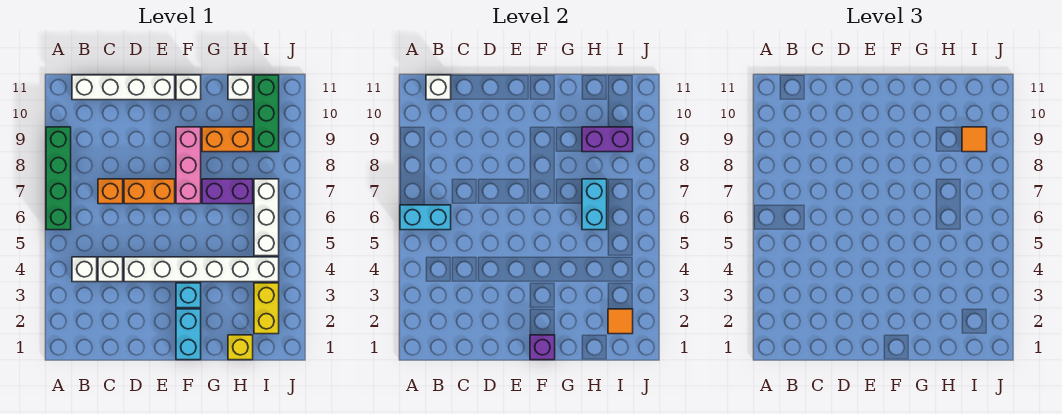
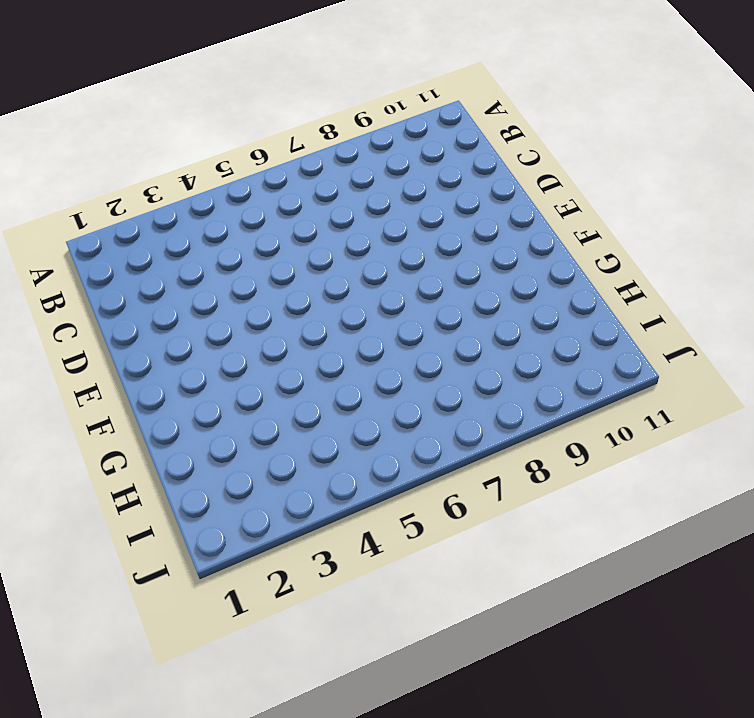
none -> green brick A6:A9 level 1
none -> white brick B4 level 1
none -> white brick B11:E11 level 1

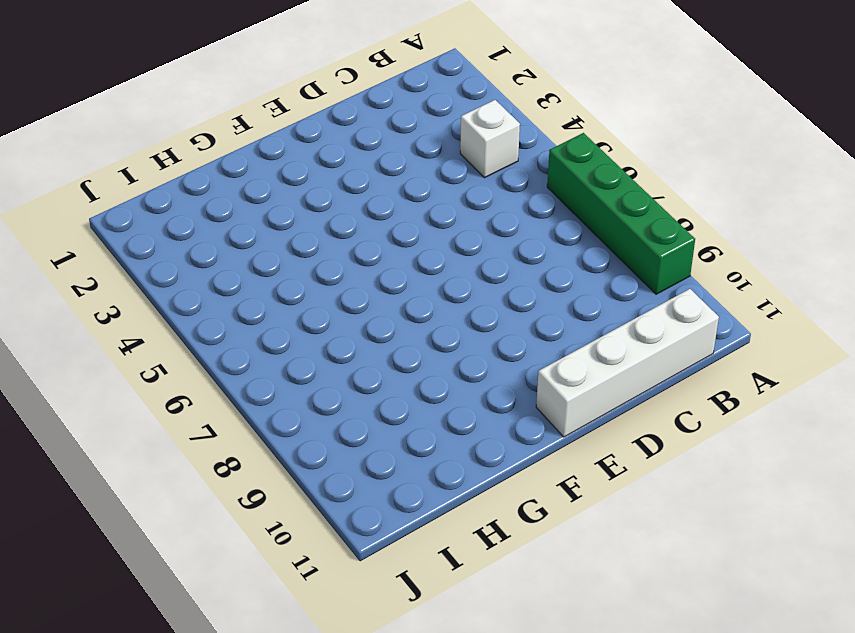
none -> white brick C4 level 1
none -> orange brick C7 level 1
none -> white brick D4:I4 level 1

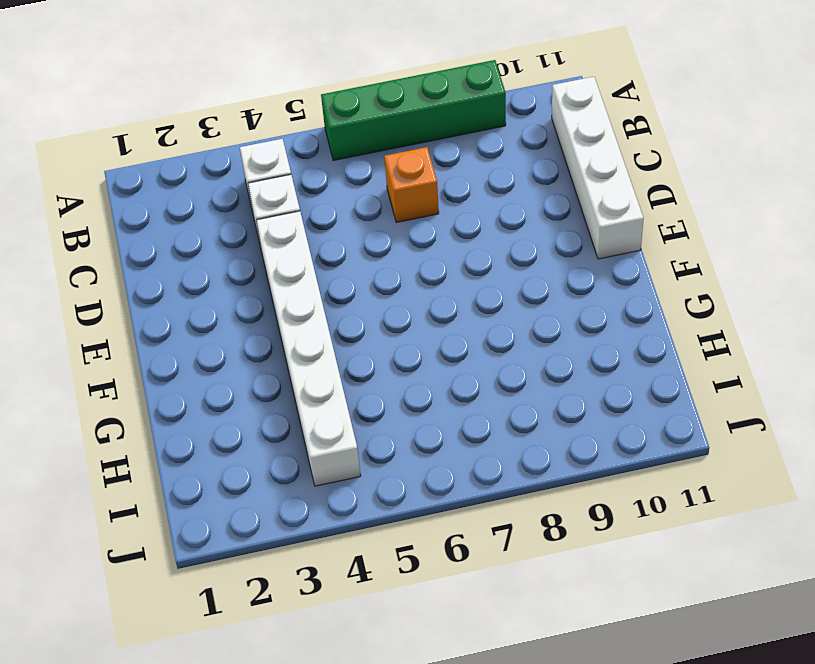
none -> orange brick D7:E7 level 1
none -> cyan brick F1:F2 level 1
none -> cyan brick F3 level 1

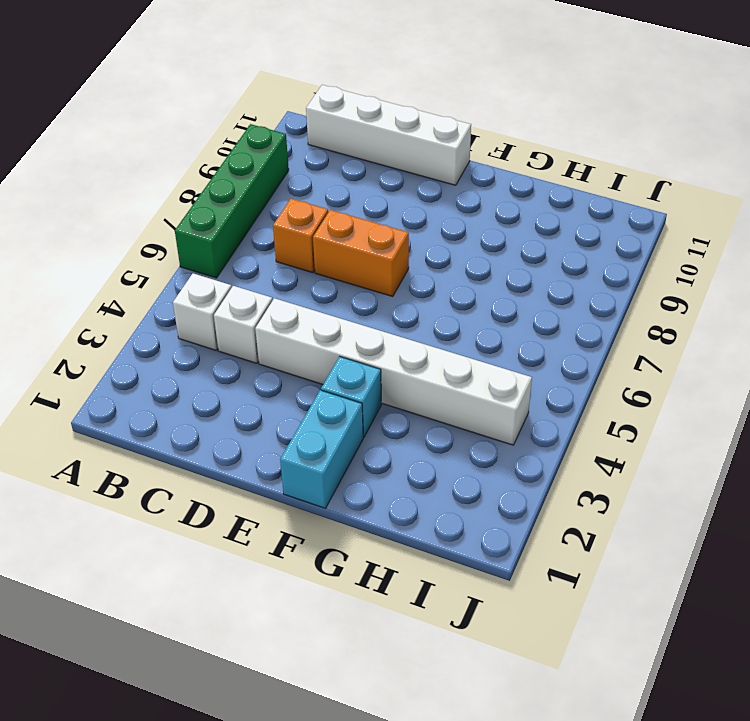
none -> pink brick F7:F9 level 1
none -> white brick F11 level 1
none -> purple brick G7:H7 level 1

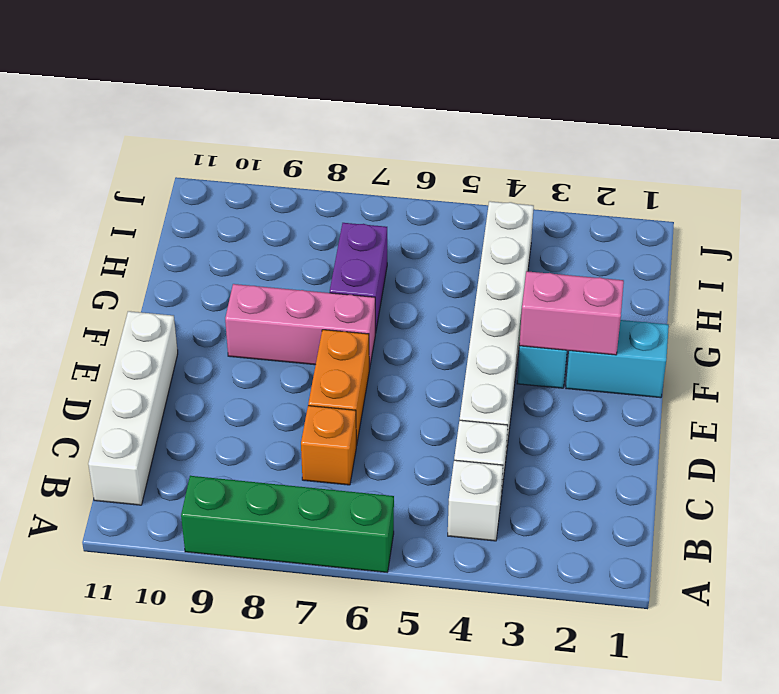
pink brick F2:F3 level 2 -> none
none -> white brick F11 level 1
none -> orange brick G9:H9 level 1
none -> yellow brick H1 level 1

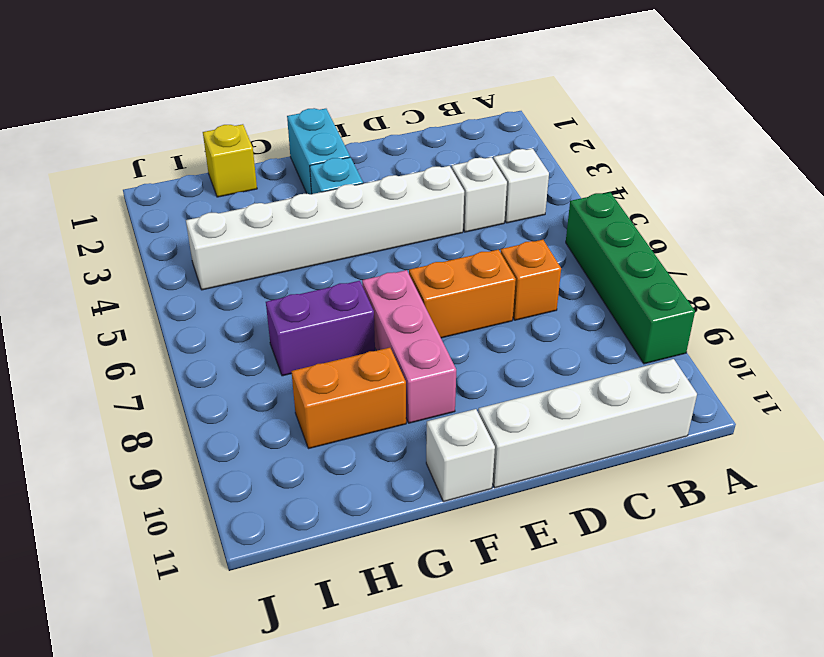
none -> white brick H11 level 1
none -> yellow brick I2:I3 level 1
none -> white brick I5:I7 level 1

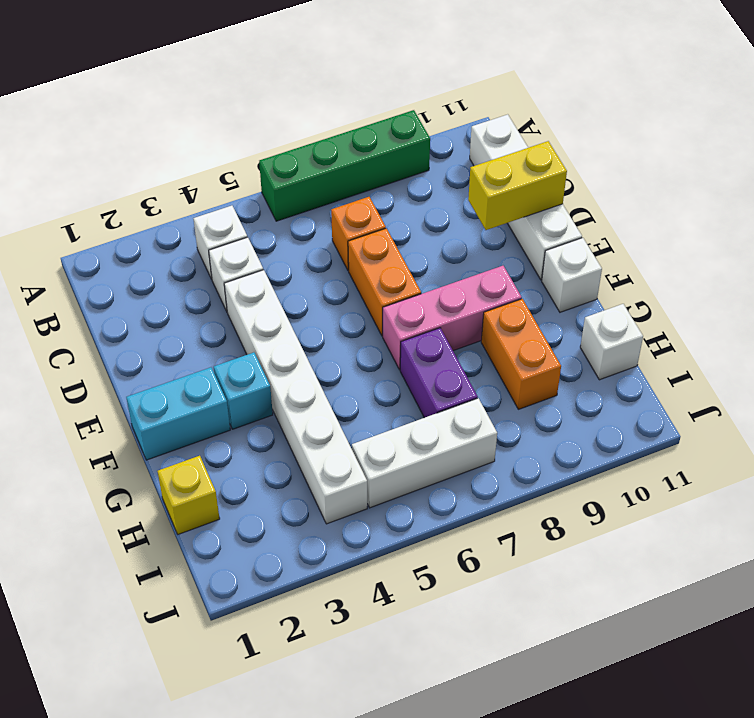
yellow brick D10:D11 level 2 -> yellow brick I2:I3 level 1
none -> green brick I9:I11 level 1
none -> cyan brick A6:B6 level 2
none -> white brick B11 level 2

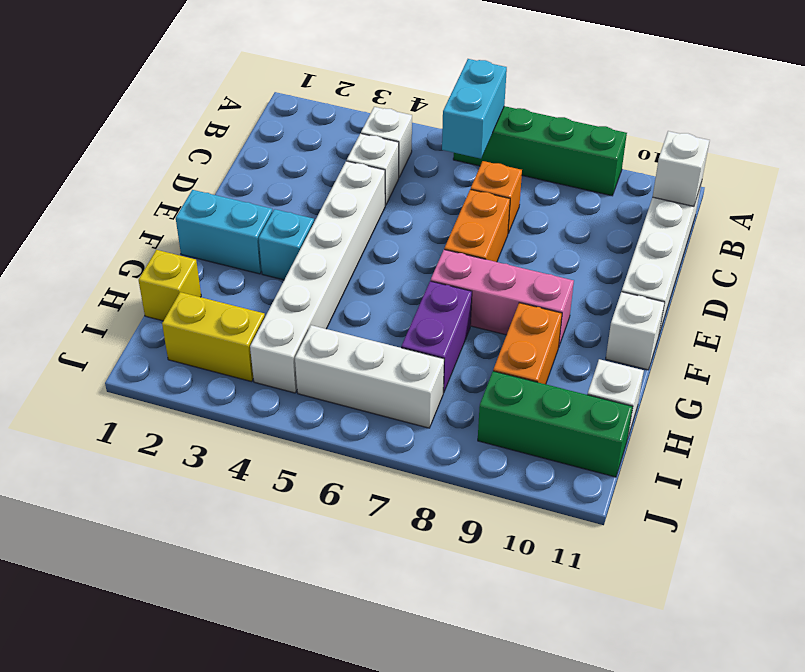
none -> purple brick F1 level 2
none -> cyan brick H6:H7 level 2
none -> purple brick H9:I9 level 2

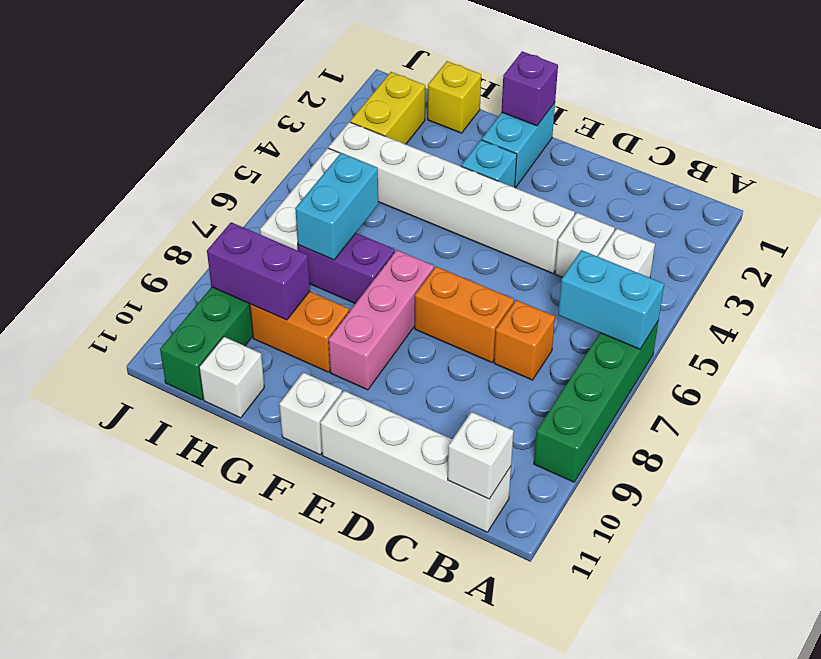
none -> orange tile I2 level 2
none -> orange tile I9 level 3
◇ ◇ ◇
* _What the task requires_:
Copy the lines exactly. Start at the line with "none -> purple brick H9:I9 level 2", end at the last line above, include both, and omit all pictures.

* _Task output_:
none -> purple brick H9:I9 level 2

none -> orange tile I2 level 2
none -> orange tile I9 level 3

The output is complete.